[[ PROVIDED DATA, beginning ]]

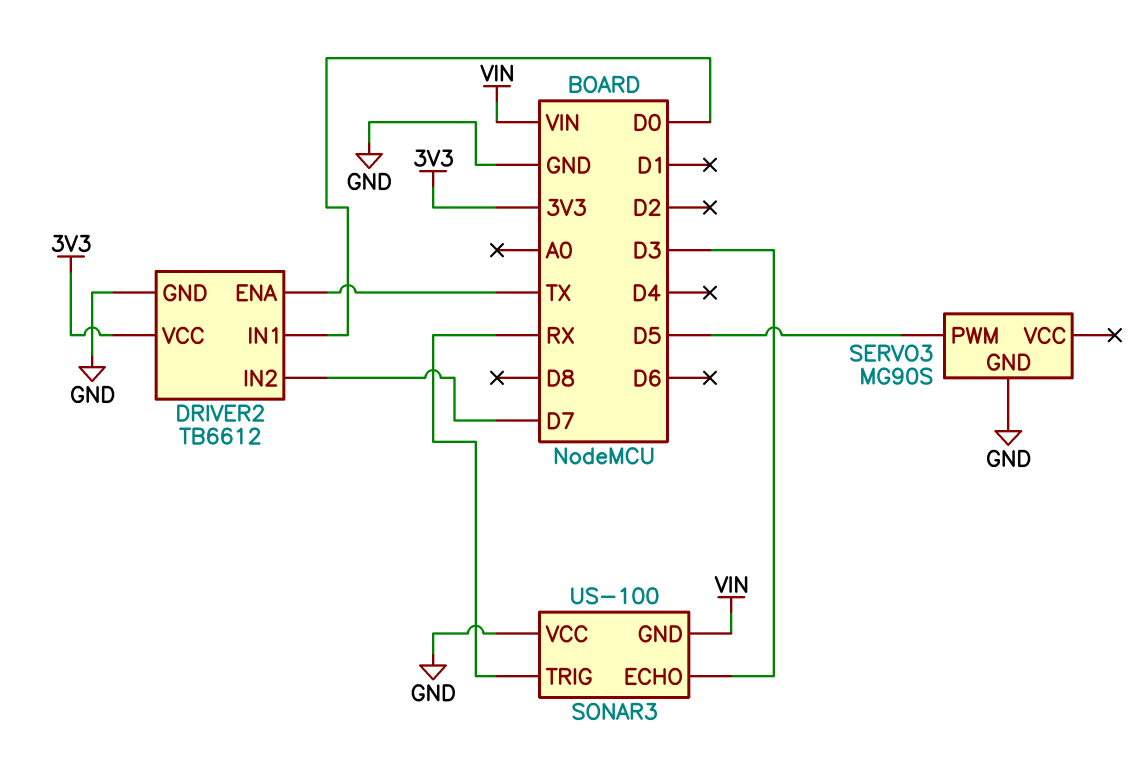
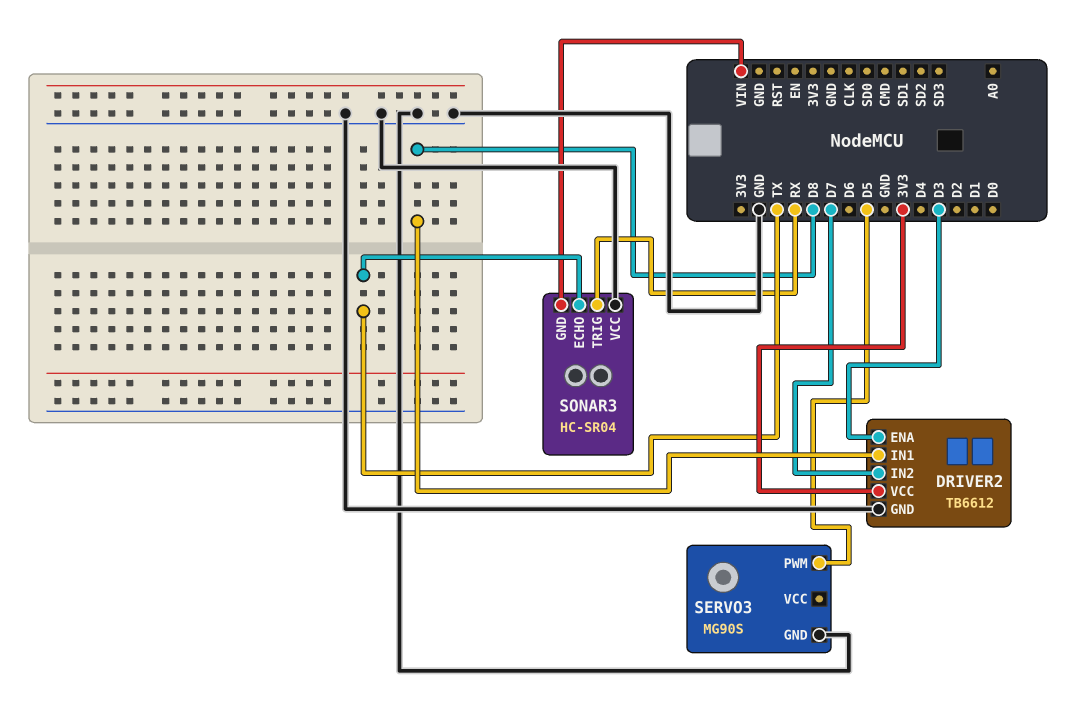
DRIVER2 pin ENA: TX -> D3
DRIVER2 pin IN1: D0 -> D8
SONAR3: US-100 -> HC-SR04
SONAR3 pin ECHO: D3 -> TX

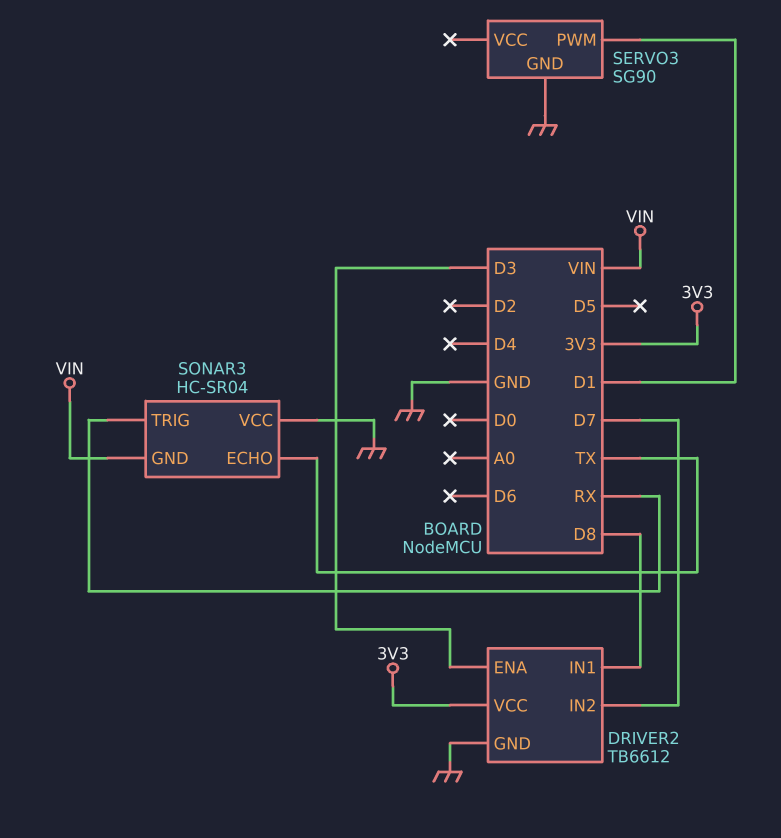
SERVO3: MG90S -> SG90
SERVO3 pin PWM: D5 -> D1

[[ PROVIDED DATA, end ]]

Output the entries exactly as they appear, with no pictures included.

DRIVER2 pin ENA: TX -> D3
DRIVER2 pin IN1: D0 -> D8
SONAR3: US-100 -> HC-SR04
SONAR3 pin ECHO: D3 -> TX

SERVO3: MG90S -> SG90
SERVO3 pin PWM: D5 -> D1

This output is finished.